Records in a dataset
• • • • •
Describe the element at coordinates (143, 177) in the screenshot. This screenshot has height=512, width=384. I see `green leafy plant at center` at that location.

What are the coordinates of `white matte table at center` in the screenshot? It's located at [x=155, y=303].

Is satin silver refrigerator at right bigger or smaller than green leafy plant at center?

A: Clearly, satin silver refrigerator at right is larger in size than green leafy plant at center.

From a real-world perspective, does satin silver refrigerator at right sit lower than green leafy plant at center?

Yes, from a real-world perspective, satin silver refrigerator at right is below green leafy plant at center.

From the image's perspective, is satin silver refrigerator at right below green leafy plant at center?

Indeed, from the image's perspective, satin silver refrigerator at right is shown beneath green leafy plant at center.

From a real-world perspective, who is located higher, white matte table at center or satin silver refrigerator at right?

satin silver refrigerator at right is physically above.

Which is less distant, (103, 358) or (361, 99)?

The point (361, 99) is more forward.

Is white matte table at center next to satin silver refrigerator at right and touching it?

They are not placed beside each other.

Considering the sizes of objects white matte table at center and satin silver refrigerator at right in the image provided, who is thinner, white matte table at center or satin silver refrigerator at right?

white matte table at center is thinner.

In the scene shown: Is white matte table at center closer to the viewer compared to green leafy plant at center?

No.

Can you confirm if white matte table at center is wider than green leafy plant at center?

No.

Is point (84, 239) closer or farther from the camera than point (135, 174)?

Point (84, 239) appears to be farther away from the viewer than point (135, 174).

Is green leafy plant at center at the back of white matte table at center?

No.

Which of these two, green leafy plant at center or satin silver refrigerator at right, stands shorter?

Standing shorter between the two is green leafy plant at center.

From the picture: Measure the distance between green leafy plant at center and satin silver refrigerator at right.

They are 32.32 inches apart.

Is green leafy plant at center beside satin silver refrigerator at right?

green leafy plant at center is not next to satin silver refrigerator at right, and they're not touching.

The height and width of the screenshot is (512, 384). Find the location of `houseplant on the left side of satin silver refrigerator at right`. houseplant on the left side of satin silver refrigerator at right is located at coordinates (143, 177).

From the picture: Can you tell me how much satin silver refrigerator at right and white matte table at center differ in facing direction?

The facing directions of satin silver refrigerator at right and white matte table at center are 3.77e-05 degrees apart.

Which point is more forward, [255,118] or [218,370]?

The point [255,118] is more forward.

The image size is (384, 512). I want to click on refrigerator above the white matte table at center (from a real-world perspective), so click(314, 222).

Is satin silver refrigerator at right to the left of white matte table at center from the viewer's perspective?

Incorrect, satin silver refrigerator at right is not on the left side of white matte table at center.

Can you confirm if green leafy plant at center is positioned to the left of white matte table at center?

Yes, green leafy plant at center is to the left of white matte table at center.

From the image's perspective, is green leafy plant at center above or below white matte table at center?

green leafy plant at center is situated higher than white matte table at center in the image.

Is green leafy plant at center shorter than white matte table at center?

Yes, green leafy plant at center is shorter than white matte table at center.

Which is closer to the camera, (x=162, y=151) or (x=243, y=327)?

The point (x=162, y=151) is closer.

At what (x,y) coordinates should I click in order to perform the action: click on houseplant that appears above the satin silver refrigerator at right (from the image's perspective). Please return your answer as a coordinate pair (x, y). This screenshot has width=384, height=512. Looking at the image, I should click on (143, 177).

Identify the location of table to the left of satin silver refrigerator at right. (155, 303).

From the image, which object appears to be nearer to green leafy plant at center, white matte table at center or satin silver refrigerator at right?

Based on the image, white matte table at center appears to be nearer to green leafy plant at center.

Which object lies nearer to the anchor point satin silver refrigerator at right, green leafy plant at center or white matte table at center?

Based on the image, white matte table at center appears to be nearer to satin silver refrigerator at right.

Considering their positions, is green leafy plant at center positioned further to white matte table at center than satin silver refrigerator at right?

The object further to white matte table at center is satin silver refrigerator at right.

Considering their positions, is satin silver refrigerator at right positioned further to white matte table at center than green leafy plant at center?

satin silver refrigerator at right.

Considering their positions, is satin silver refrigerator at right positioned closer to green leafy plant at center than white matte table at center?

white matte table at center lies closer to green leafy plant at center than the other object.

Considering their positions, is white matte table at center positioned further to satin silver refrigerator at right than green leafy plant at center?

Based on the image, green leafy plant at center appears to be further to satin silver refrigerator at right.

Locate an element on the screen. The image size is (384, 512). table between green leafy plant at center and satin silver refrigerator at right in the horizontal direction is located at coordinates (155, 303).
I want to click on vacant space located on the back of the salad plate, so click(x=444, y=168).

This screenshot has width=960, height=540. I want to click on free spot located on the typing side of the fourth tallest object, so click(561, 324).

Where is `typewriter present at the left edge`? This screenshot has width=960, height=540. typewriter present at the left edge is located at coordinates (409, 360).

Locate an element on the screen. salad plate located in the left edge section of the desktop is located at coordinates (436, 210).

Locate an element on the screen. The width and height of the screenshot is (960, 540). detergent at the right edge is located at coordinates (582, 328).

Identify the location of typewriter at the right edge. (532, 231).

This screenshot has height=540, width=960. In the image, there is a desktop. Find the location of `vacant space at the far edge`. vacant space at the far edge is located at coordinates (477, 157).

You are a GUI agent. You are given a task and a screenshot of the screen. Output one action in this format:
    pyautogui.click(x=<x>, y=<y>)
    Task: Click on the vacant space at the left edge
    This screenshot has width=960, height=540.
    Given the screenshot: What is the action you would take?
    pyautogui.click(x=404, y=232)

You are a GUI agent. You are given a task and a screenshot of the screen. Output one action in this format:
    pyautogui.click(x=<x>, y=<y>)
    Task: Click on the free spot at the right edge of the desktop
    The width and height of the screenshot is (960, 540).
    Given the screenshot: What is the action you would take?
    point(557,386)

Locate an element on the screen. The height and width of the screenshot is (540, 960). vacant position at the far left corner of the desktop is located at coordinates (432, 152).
• • • • •
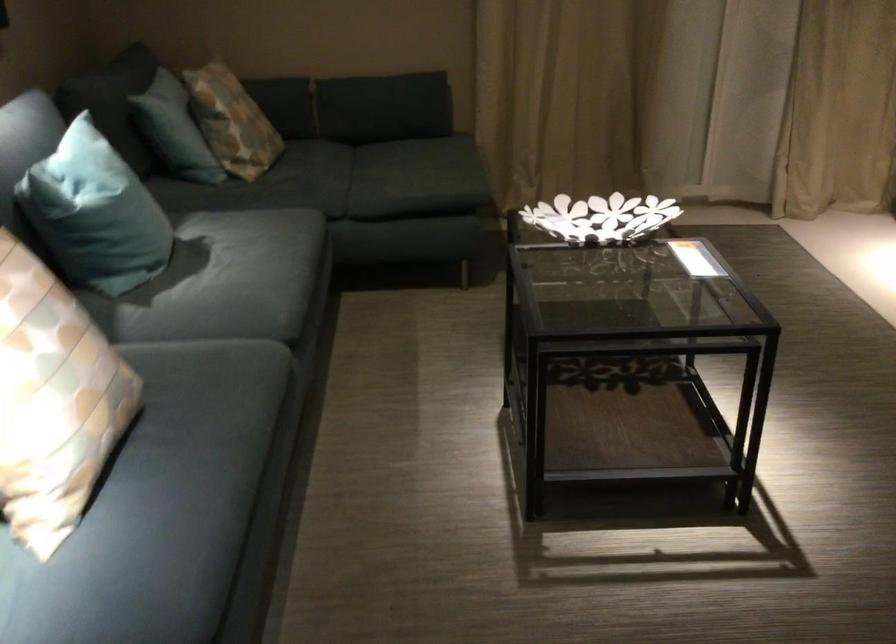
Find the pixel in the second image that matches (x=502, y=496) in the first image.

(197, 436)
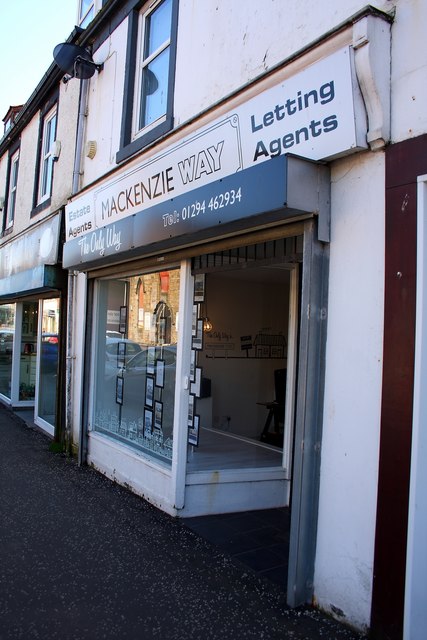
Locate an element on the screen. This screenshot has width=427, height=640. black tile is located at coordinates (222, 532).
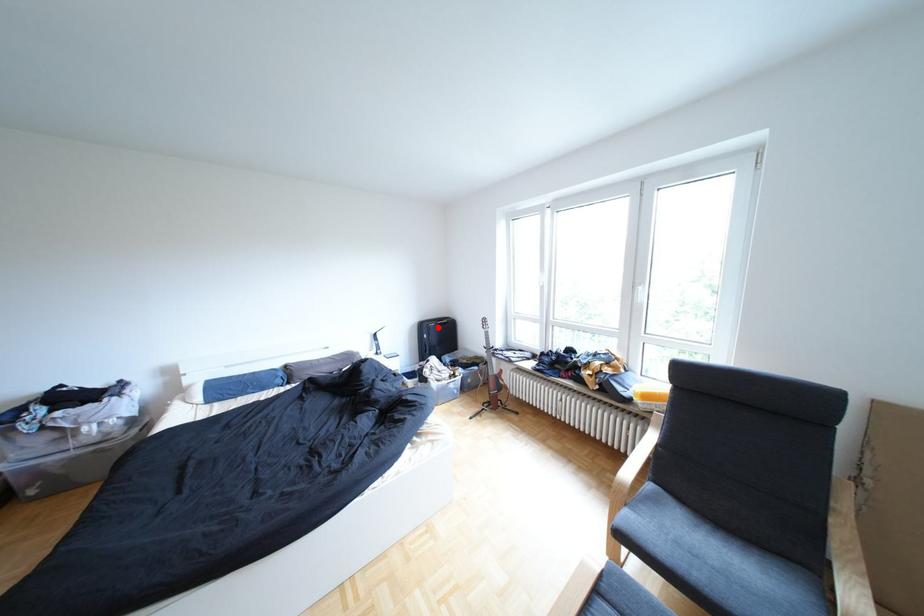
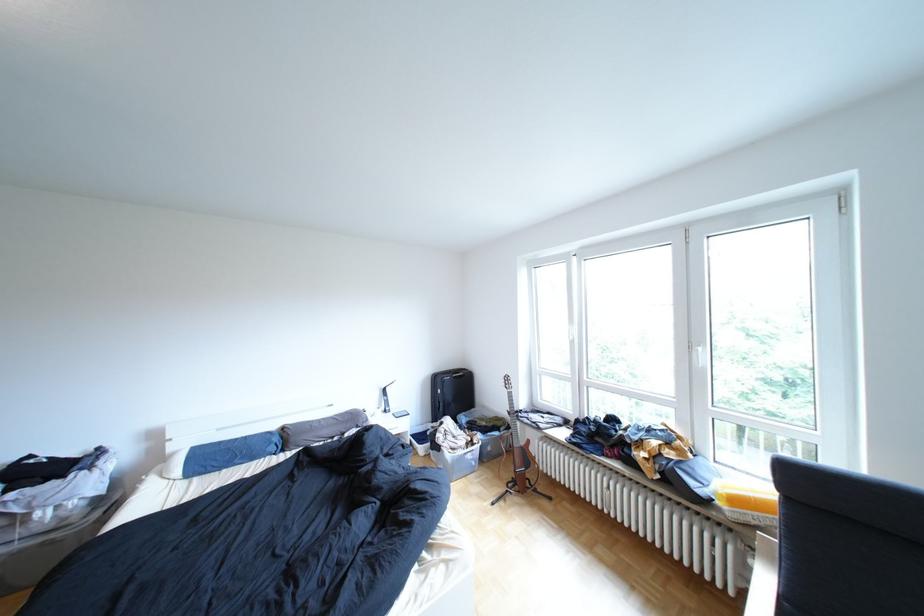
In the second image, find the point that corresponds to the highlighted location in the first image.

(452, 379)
• • • • •
GOAL OF THE EXERCISE:
Extract and repeat verbatim the lines of data beginning at the line that contains "Considering their positions, is green" and ending after the line that contains "Identify the location of typewriter".

COMPLETED EXERCISE:
Considering their positions, is green leafy plant at center positioned further to white matte table at center than satin silver refrigerator at right?

The object further to white matte table at center is satin silver refrigerator at right.

Considering their positions, is satin silver refrigerator at right positioned further to white matte table at center than green leafy plant at center?

satin silver refrigerator at right.

Considering their positions, is satin silver refrigerator at right positioned closer to green leafy plant at center than white matte table at center?

white matte table at center lies closer to green leafy plant at center than the other object.

Considering their positions, is white matte table at center positioned further to satin silver refrigerator at right than green leafy plant at center?

Based on the image, green leafy plant at center appears to be further to satin silver refrigerator at right.

Locate an element on the screen. The image size is (384, 512). table between green leafy plant at center and satin silver refrigerator at right in the horizontal direction is located at coordinates (155, 303).
I want to click on vacant space located on the back of the salad plate, so click(x=444, y=168).

This screenshot has width=960, height=540. I want to click on free spot located on the typing side of the fourth tallest object, so click(561, 324).

Where is `typewriter present at the left edge`? This screenshot has width=960, height=540. typewriter present at the left edge is located at coordinates (409, 360).

Locate an element on the screen. salad plate located in the left edge section of the desktop is located at coordinates (436, 210).

Locate an element on the screen. The width and height of the screenshot is (960, 540). detergent at the right edge is located at coordinates (582, 328).

Identify the location of typewriter at the right edge. (532, 231).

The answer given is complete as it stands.